▸ **Dataset excerpts**
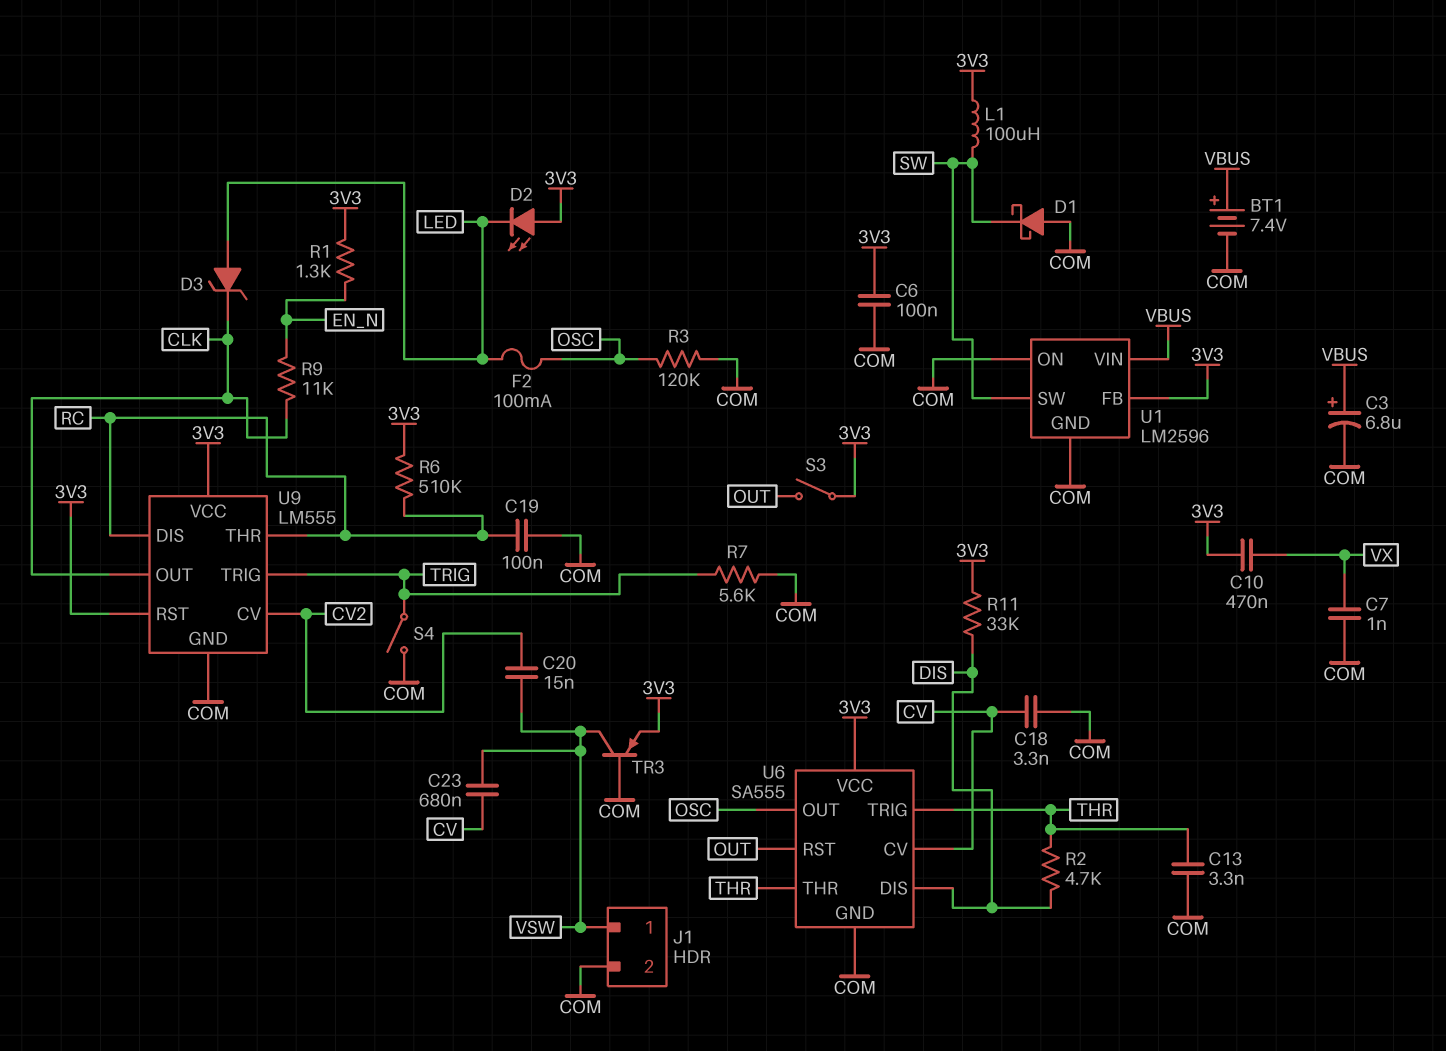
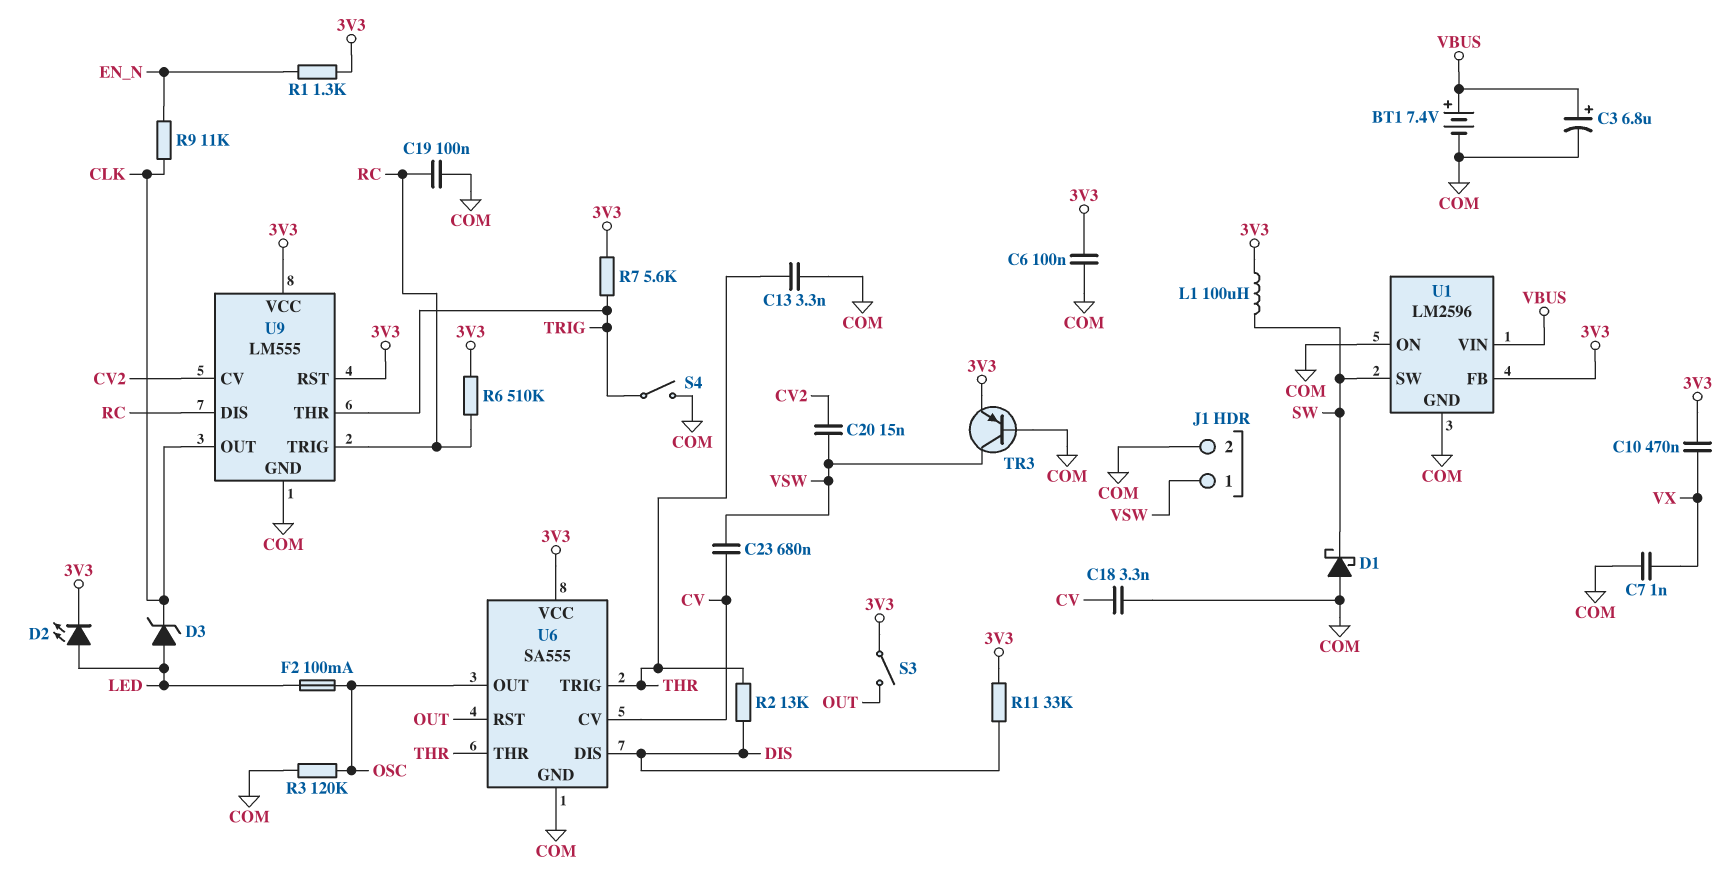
D2: LED (A 3V3, K LED) -> LED (A LED, K 3V3)
R2: 4.7k (DIS, THR) -> 13k (DIS, THR)
R7: 5.6k (COM, TRIG) -> 5.6k (3V3, TRIG)
U9 pin THR: RC -> TRIG
U9 pin TRIG: TRIG -> RC

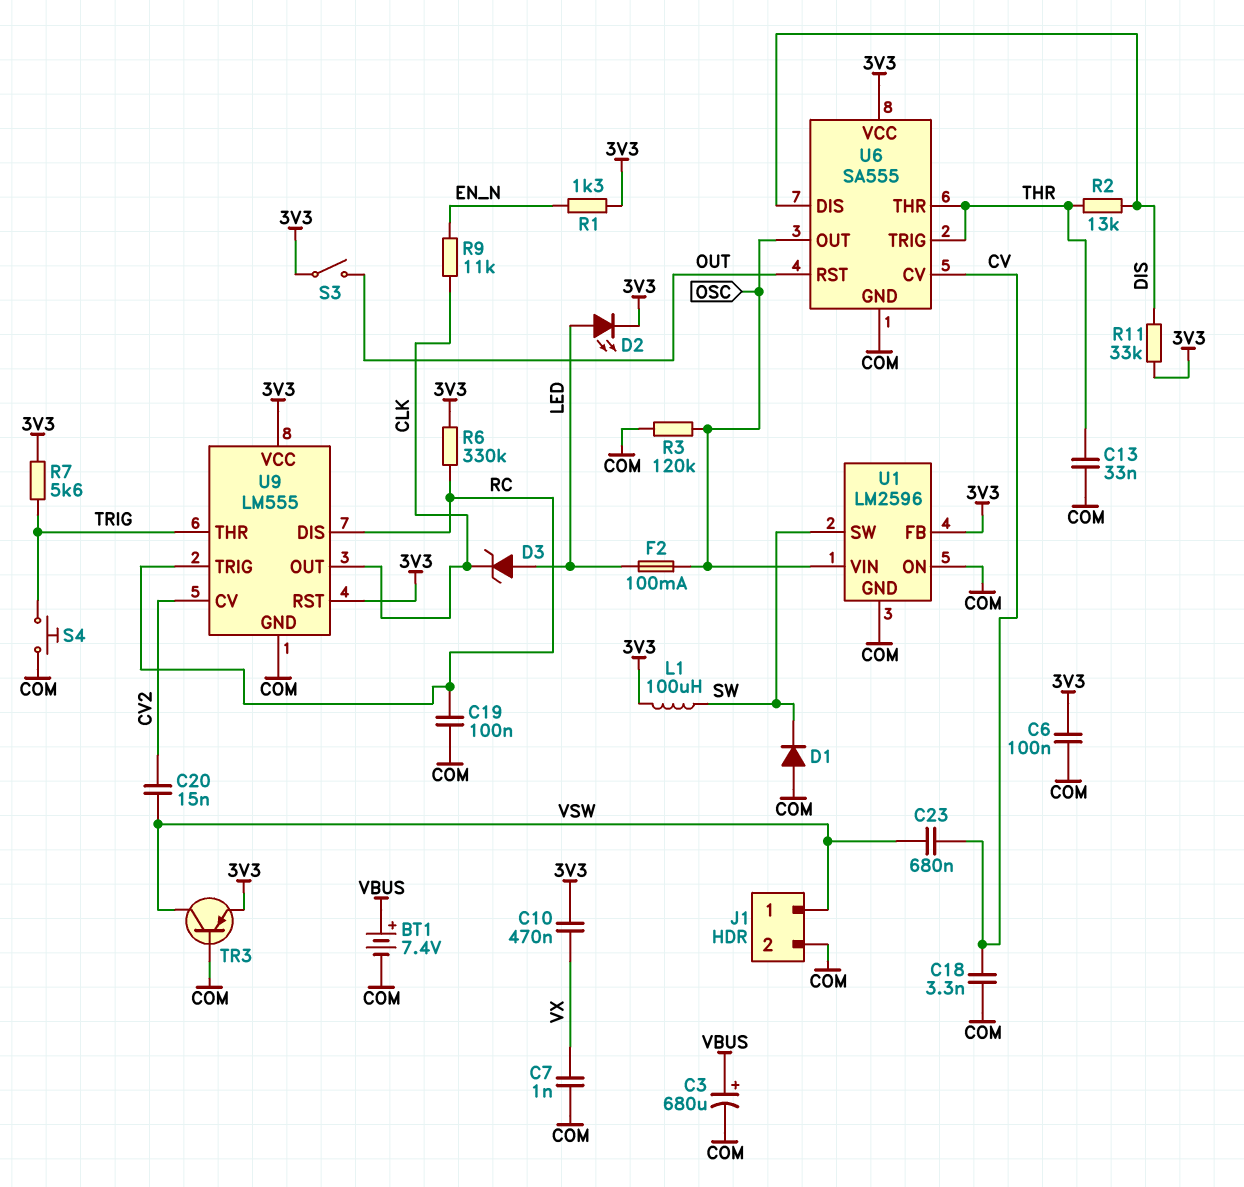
C3: 6.8uF (plus VBUS, minus COM) -> 680uF (plus VBUS, minus COM)
C13: 3.3nF (COM, THR) -> 33nF (COM, THR)
D1: schottky (A COM, K SW) -> diode (A COM, K SW)
R6: 510k (3V3, RC) -> 330k (3V3, RC)
S4: switch (COM, TRIG) -> button (COM, TRIG)
U1 pin VIN: VBUS -> OSC

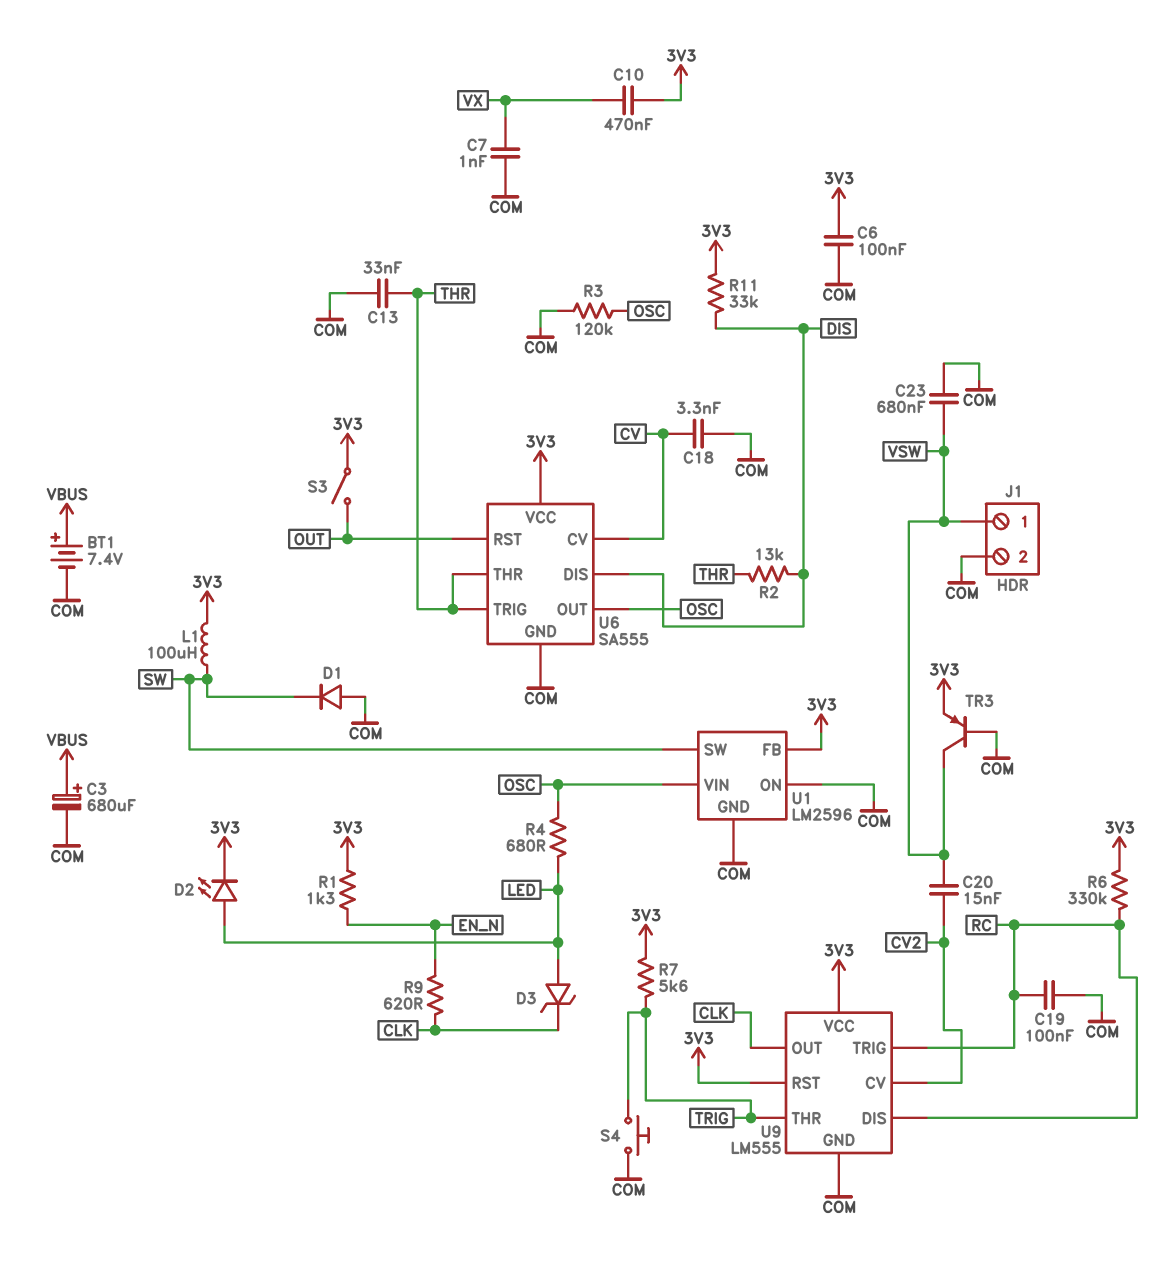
C23: 680nF (CV, VSW) -> 680nF (COM, VSW)
F2: 100mA (LED, OSC) -> none
R4: none -> 680 (LED, OSC)
R9: 11k (CLK, EN_N) -> 620 (CLK, EN_N)

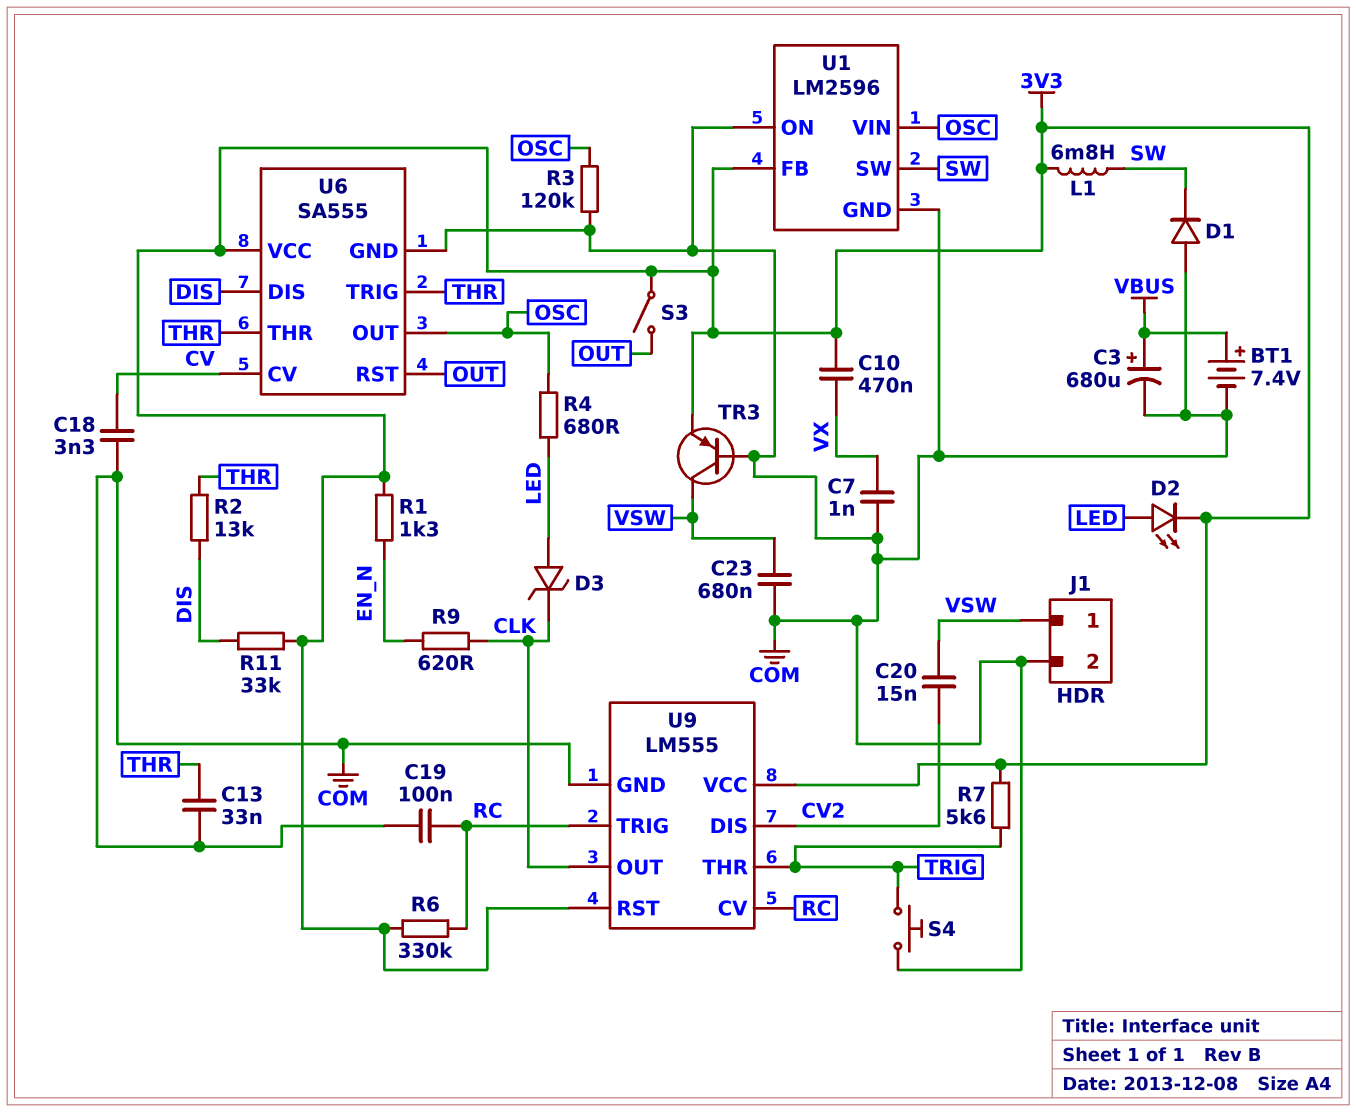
C6: 100nF (3V3, COM) -> none
L1: 100uH (3V3, SW) -> 6.8mH (3V3, SW)
U9 pin CV: CV2 -> RC
U9 pin DIS: RC -> CV2

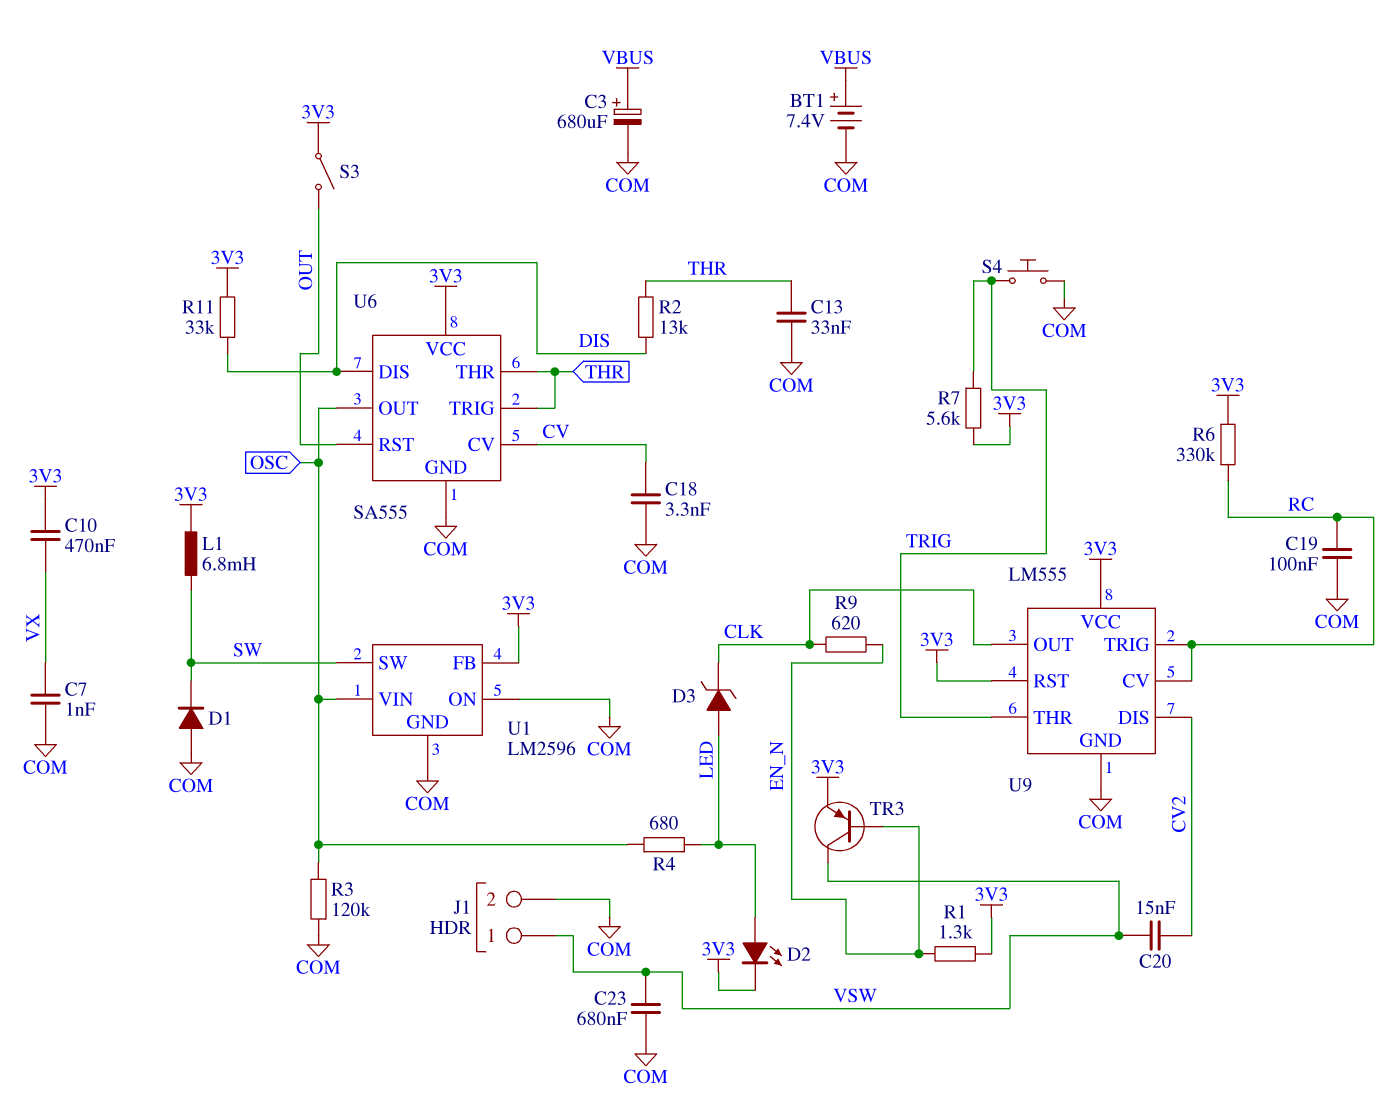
TR3: PNP (B COM, C VSW, E 3V3) -> PNP (B EN_N, C VSW, E 3V3)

▸ **Exercise aim**
A faithful copy of each entry is required, and no picture may be carried into it.

▸ **Solution to the problem**
D2: LED (A 3V3, K LED) -> LED (A LED, K 3V3)
R2: 4.7k (DIS, THR) -> 13k (DIS, THR)
R7: 5.6k (COM, TRIG) -> 5.6k (3V3, TRIG)
U9 pin THR: RC -> TRIG
U9 pin TRIG: TRIG -> RC

C3: 6.8uF (plus VBUS, minus COM) -> 680uF (plus VBUS, minus COM)
C13: 3.3nF (COM, THR) -> 33nF (COM, THR)
D1: schottky (A COM, K SW) -> diode (A COM, K SW)
R6: 510k (3V3, RC) -> 330k (3V3, RC)
S4: switch (COM, TRIG) -> button (COM, TRIG)
U1 pin VIN: VBUS -> OSC

C23: 680nF (CV, VSW) -> 680nF (COM, VSW)
F2: 100mA (LED, OSC) -> none
R4: none -> 680 (LED, OSC)
R9: 11k (CLK, EN_N) -> 620 (CLK, EN_N)

C6: 100nF (3V3, COM) -> none
L1: 100uH (3V3, SW) -> 6.8mH (3V3, SW)
U9 pin CV: CV2 -> RC
U9 pin DIS: RC -> CV2

TR3: PNP (B COM, C VSW, E 3V3) -> PNP (B EN_N, C VSW, E 3V3)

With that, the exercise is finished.